• Problem description
Please return the lines from the one with "U103 pin SW: n7 -> VIN" through the end of the listing below, word for word, with every picture left out.

• Records supplied
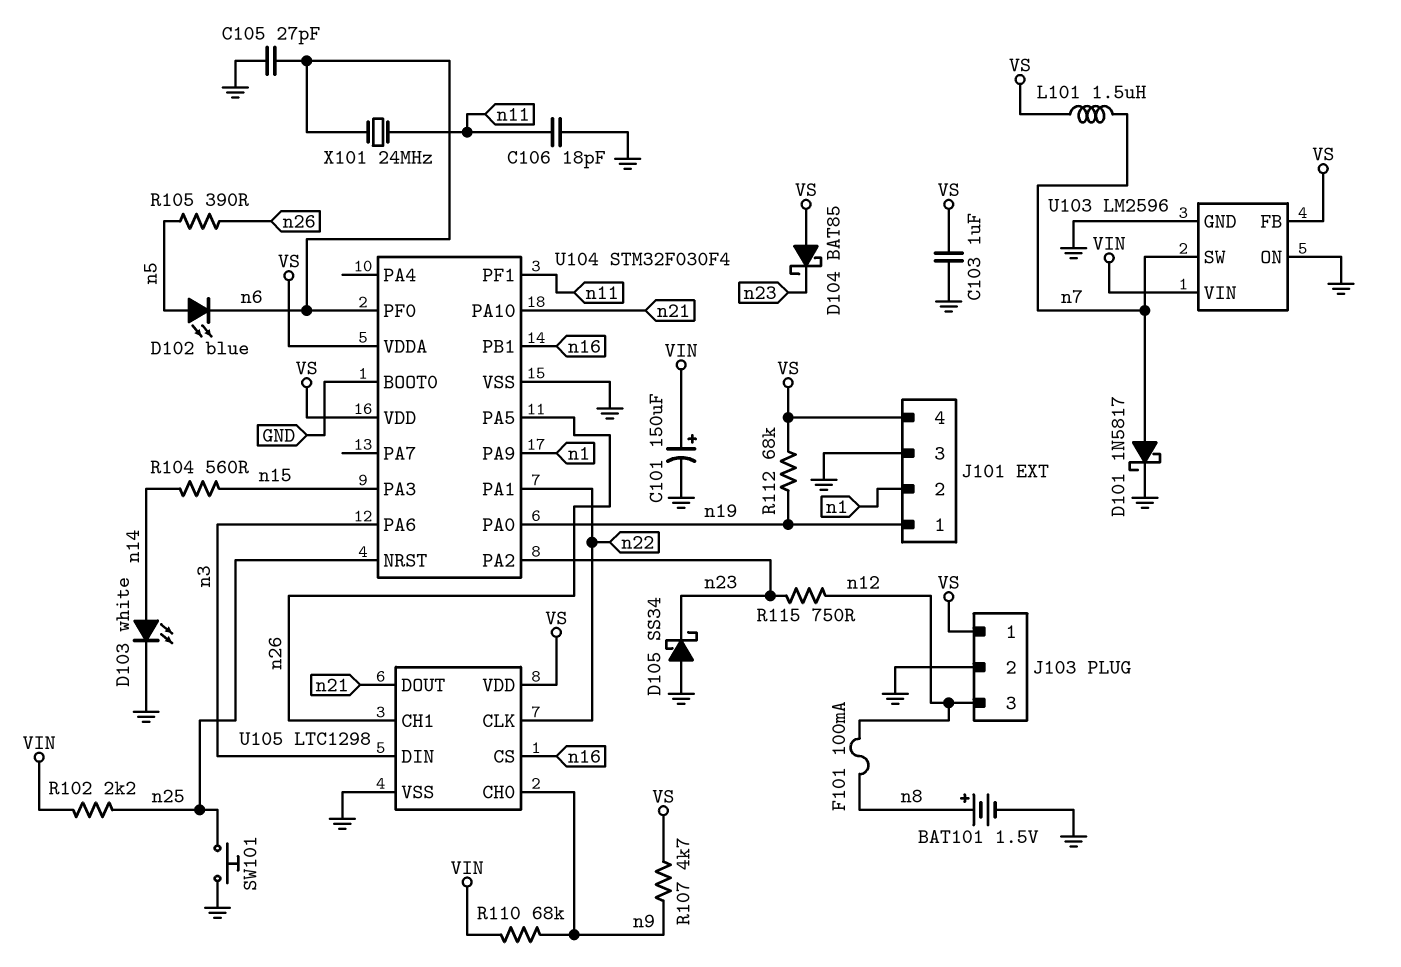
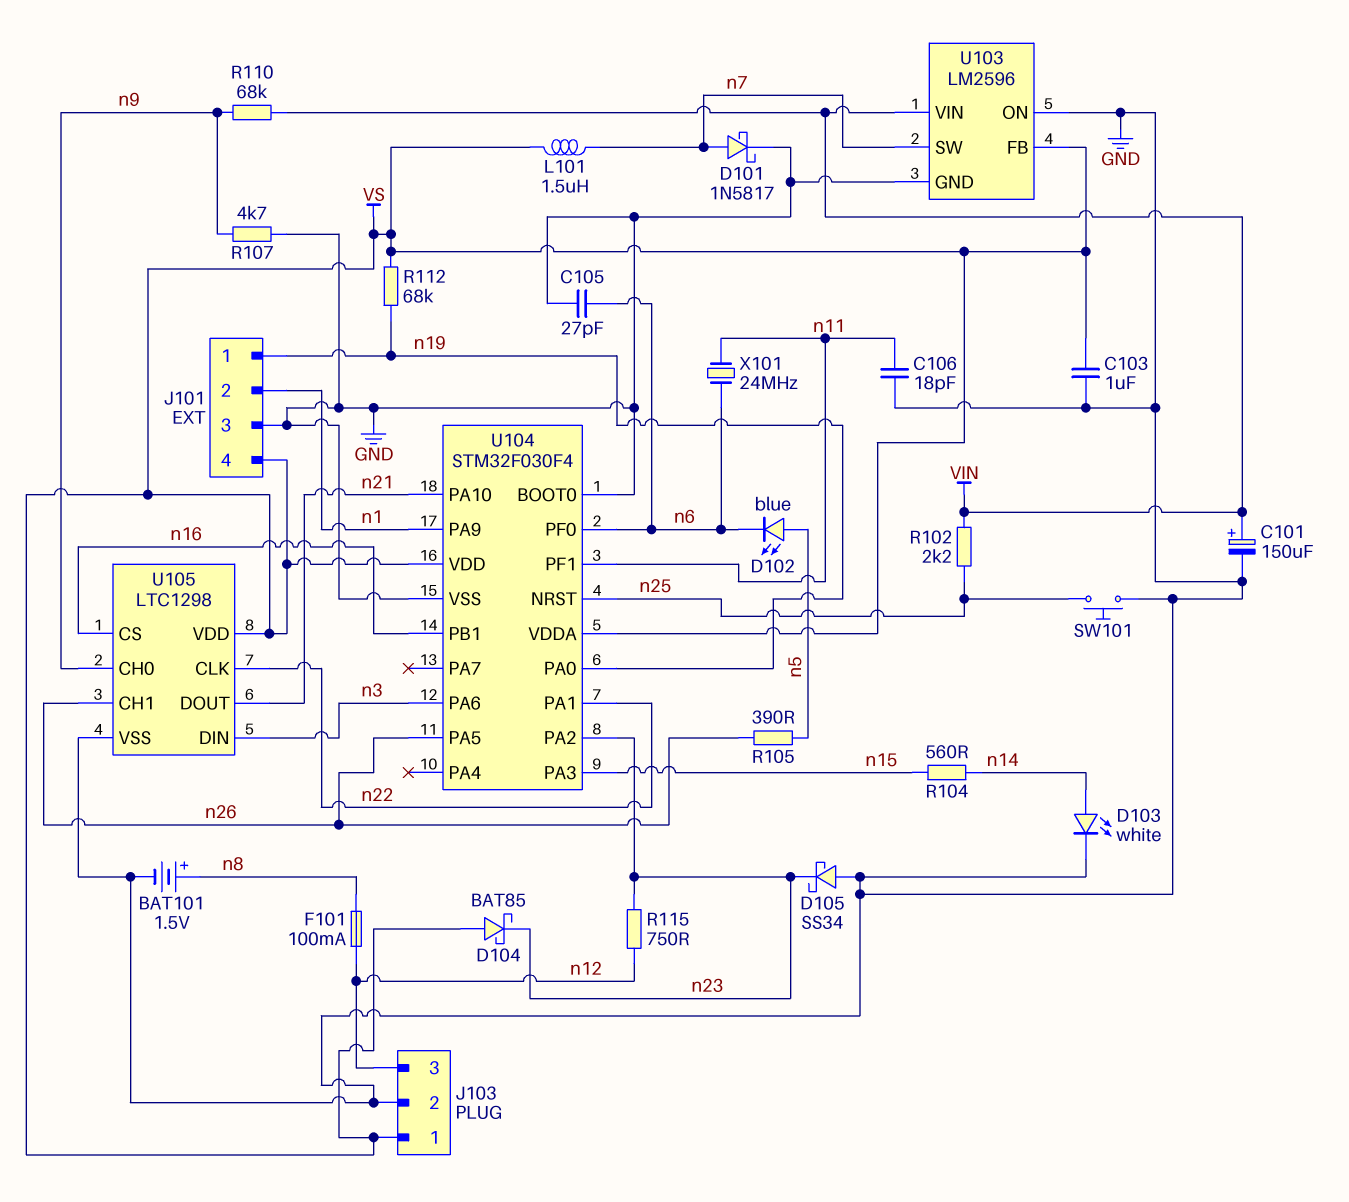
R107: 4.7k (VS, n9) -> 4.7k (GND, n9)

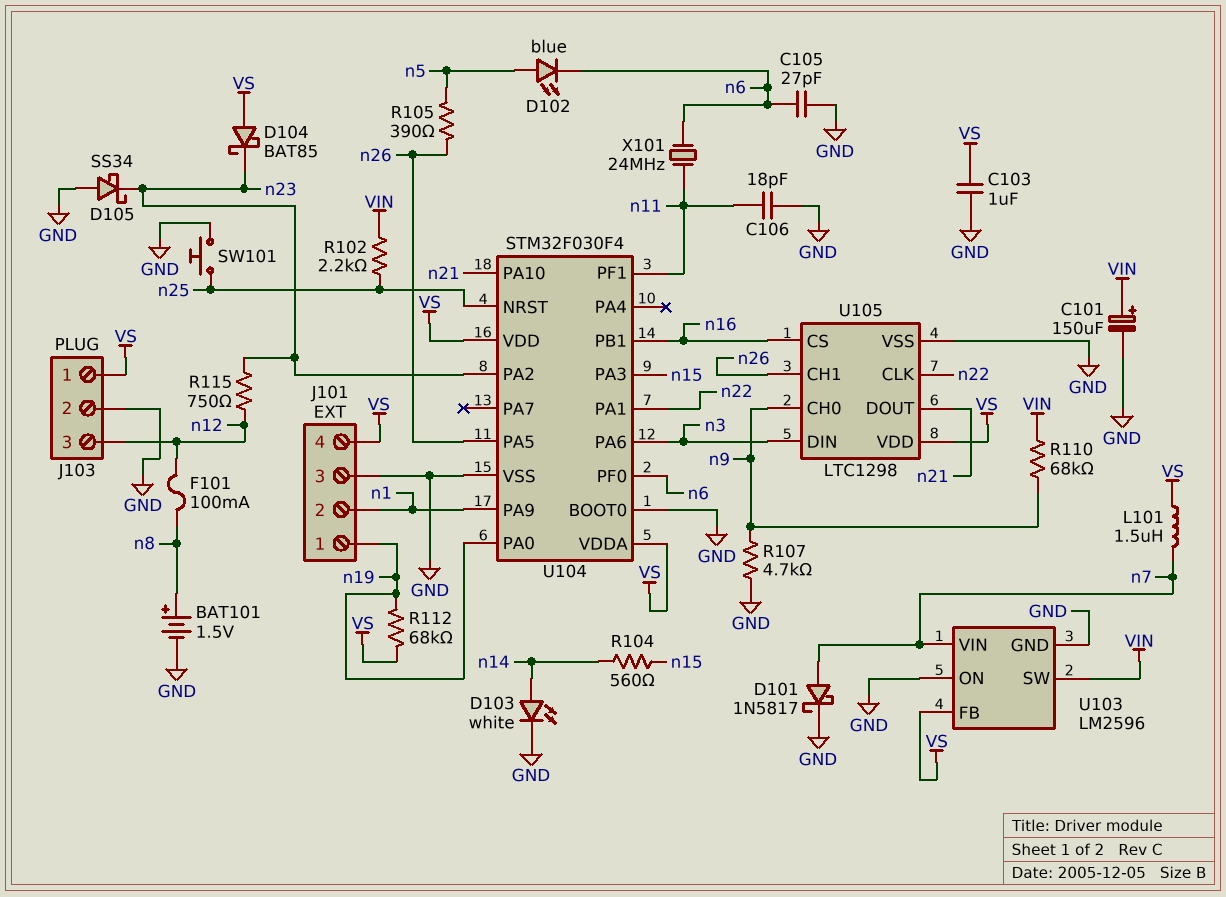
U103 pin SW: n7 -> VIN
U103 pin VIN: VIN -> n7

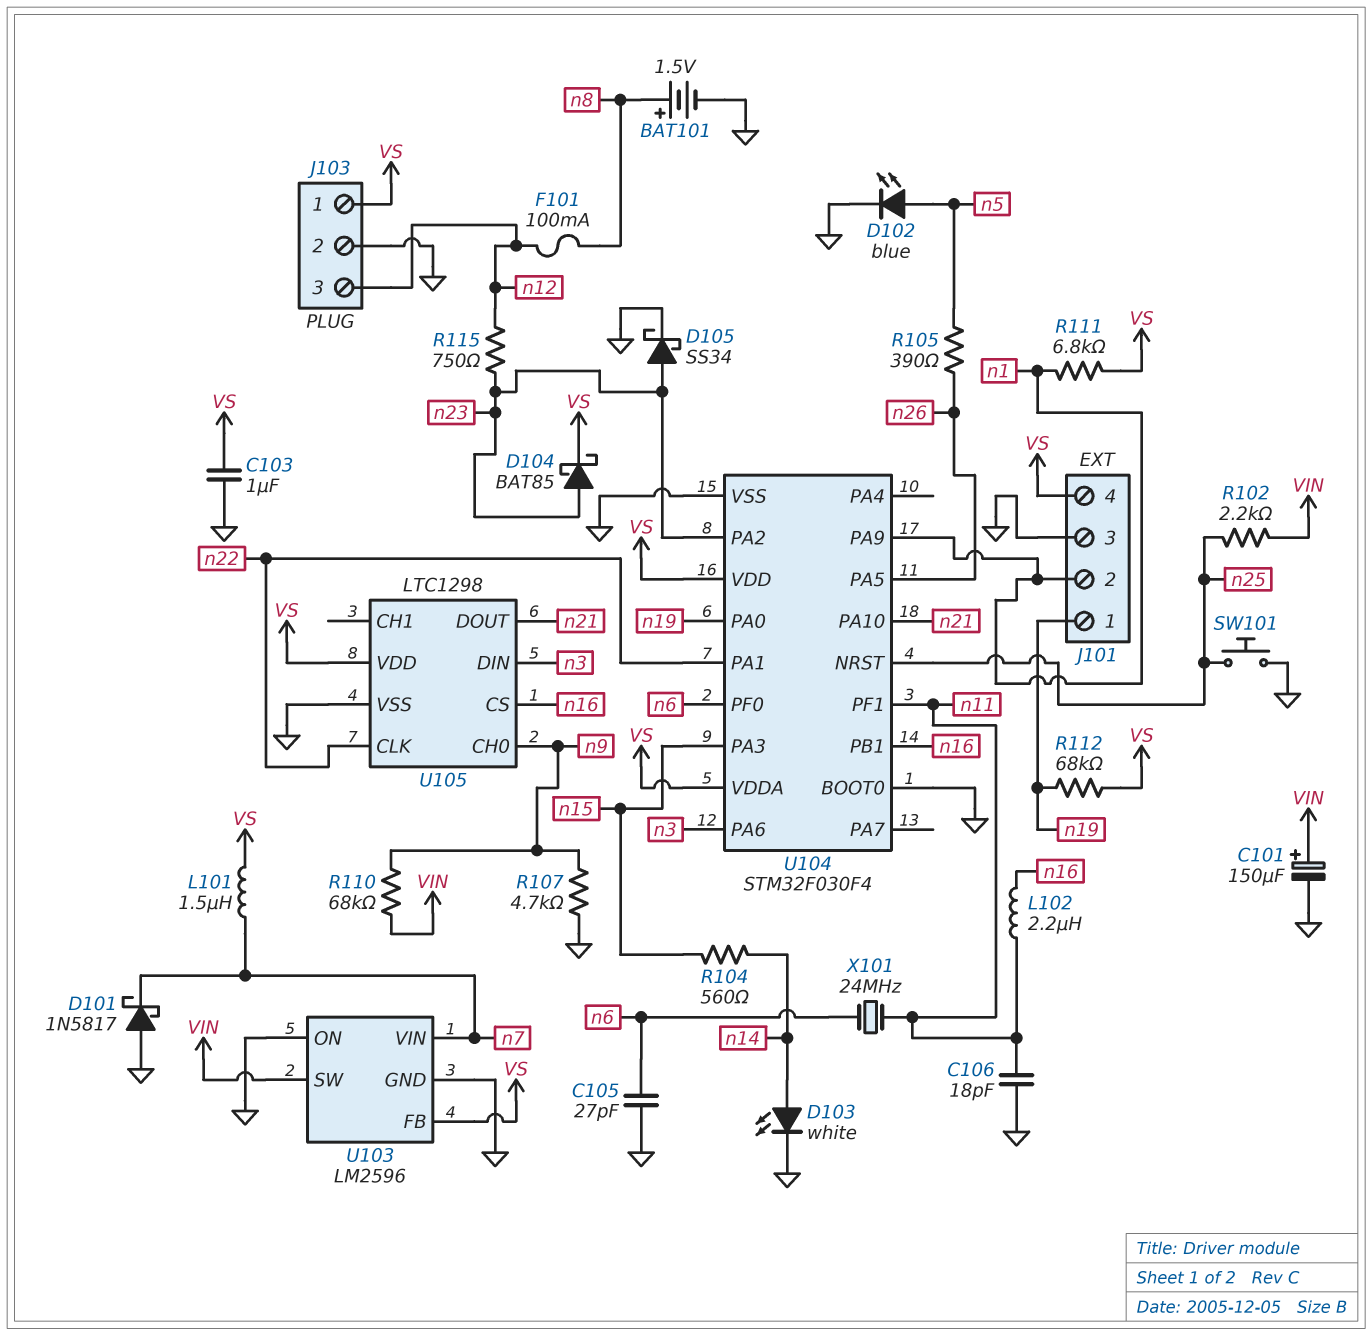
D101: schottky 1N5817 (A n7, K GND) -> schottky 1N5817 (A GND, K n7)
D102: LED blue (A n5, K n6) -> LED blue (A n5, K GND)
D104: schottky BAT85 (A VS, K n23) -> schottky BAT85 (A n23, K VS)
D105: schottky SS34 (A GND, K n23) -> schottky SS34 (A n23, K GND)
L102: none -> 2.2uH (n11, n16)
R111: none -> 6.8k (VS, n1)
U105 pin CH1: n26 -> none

• Result of the exercise
U103 pin SW: n7 -> VIN
U103 pin VIN: VIN -> n7

D101: schottky 1N5817 (A n7, K GND) -> schottky 1N5817 (A GND, K n7)
D102: LED blue (A n5, K n6) -> LED blue (A n5, K GND)
D104: schottky BAT85 (A VS, K n23) -> schottky BAT85 (A n23, K VS)
D105: schottky SS34 (A GND, K n23) -> schottky SS34 (A n23, K GND)
L102: none -> 2.2uH (n11, n16)
R111: none -> 6.8k (VS, n1)
U105 pin CH1: n26 -> none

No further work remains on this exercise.